■ **What needs to be done**: From the data that follows, print exactly the lines starting at the one containing "R4: 510 (DRV, U3/RB3) -> 1.2k (DRV, U3/RB3)" and ending at the one containing "S5: switch (GND, INT) -> switch (INT, VDD)"; include both of them and nothing more.

■ **The data**:
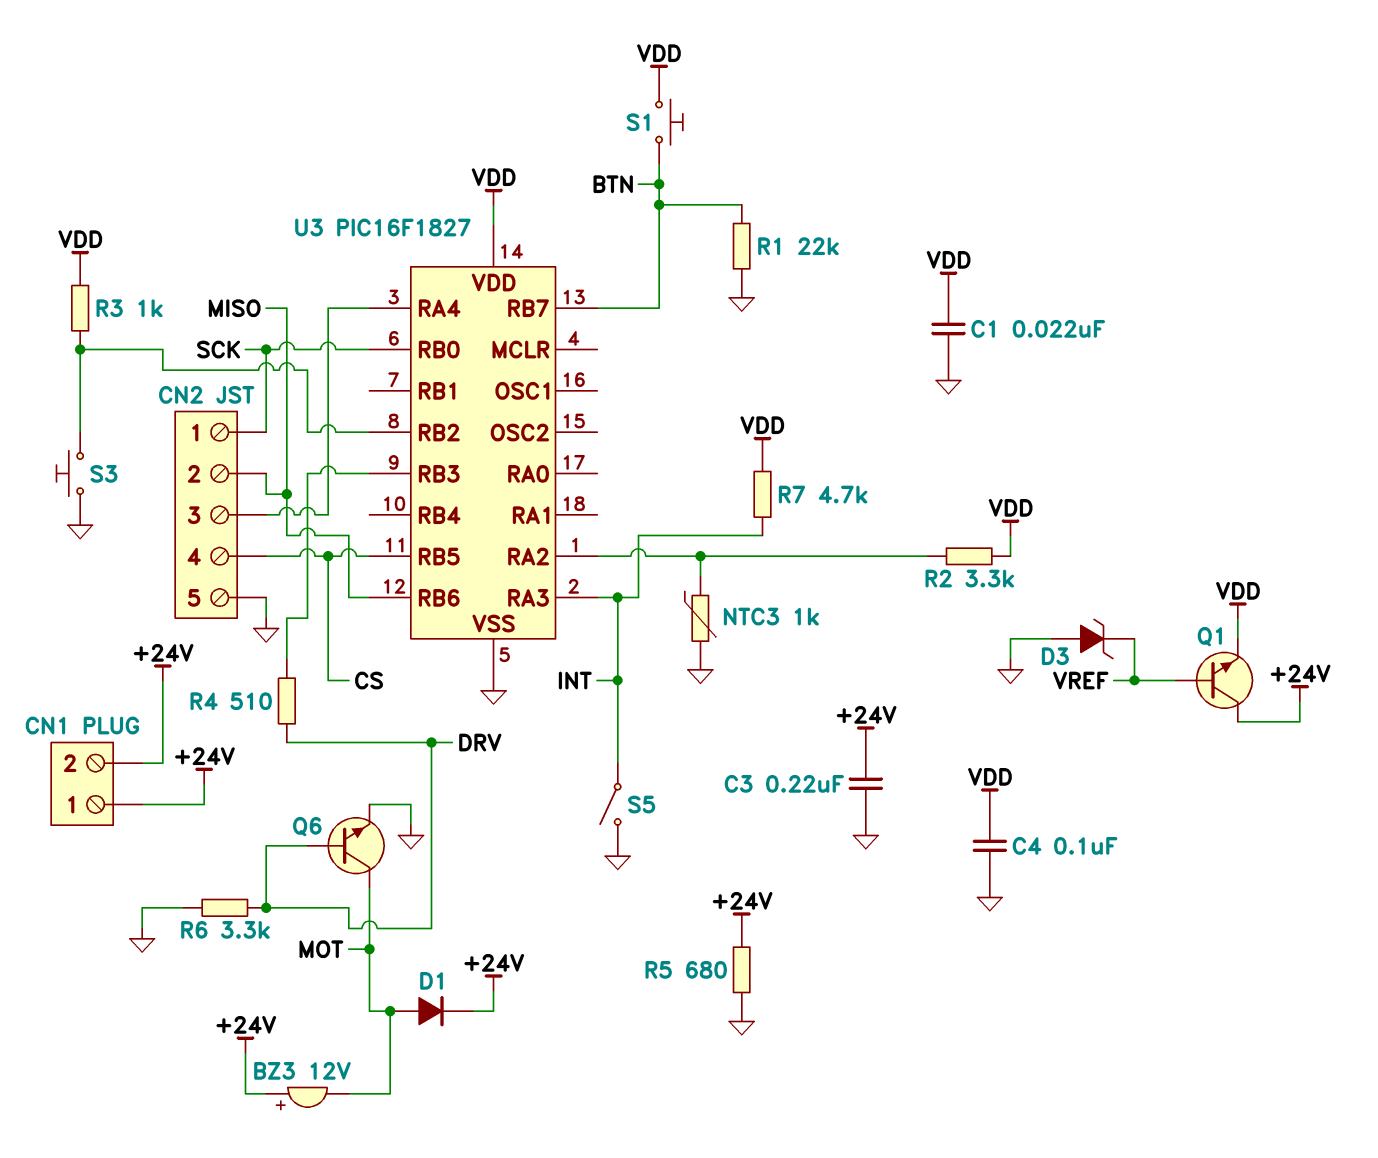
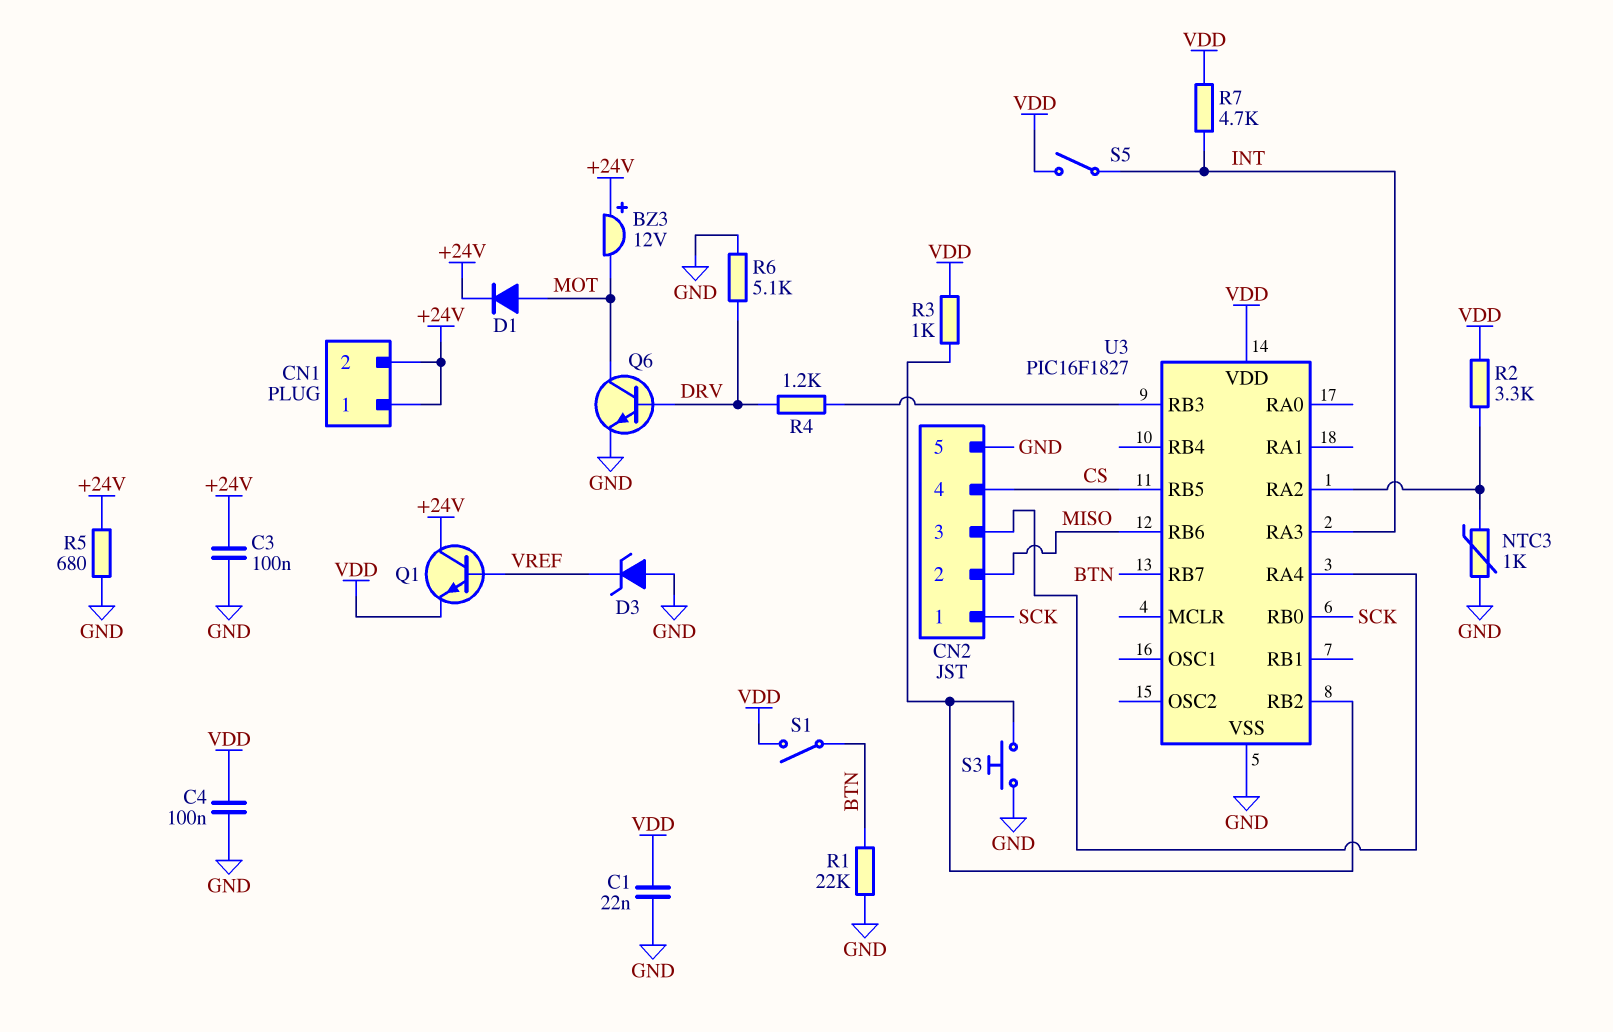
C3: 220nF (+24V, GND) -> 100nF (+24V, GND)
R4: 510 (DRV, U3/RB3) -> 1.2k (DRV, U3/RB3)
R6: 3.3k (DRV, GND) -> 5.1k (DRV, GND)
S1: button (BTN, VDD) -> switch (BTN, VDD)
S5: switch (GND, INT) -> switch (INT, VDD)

* * *

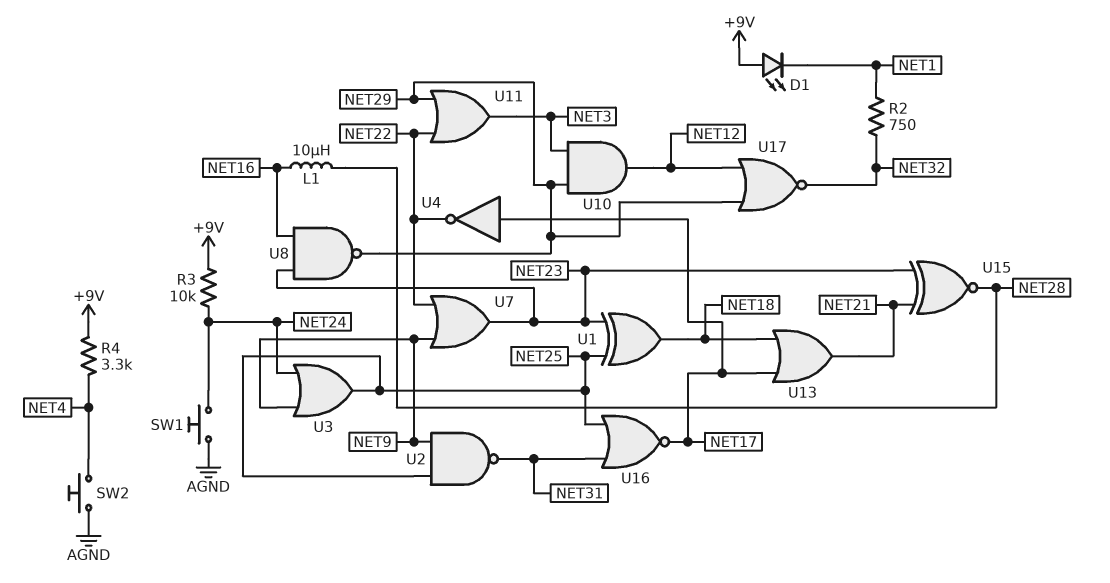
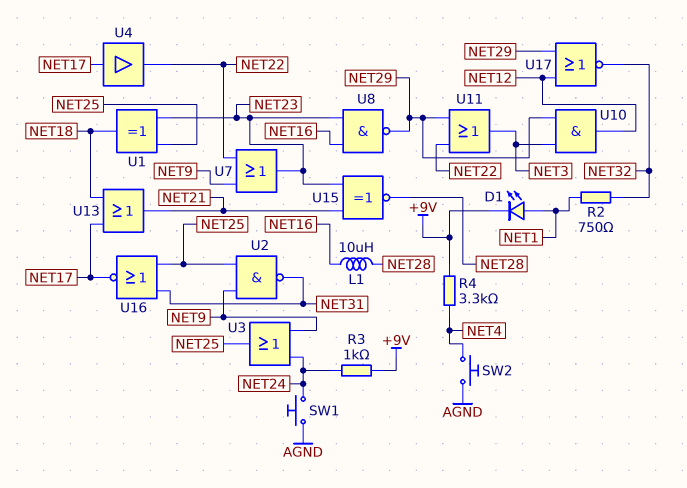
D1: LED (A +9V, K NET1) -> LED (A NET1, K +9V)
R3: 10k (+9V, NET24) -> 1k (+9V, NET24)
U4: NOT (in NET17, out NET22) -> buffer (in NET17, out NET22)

...

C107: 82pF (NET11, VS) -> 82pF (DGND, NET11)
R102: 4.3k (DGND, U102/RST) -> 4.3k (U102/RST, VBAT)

■ **Response to this task**:
R4: 510 (DRV, U3/RB3) -> 1.2k (DRV, U3/RB3)
R6: 3.3k (DRV, GND) -> 5.1k (DRV, GND)
S1: button (BTN, VDD) -> switch (BTN, VDD)
S5: switch (GND, INT) -> switch (INT, VDD)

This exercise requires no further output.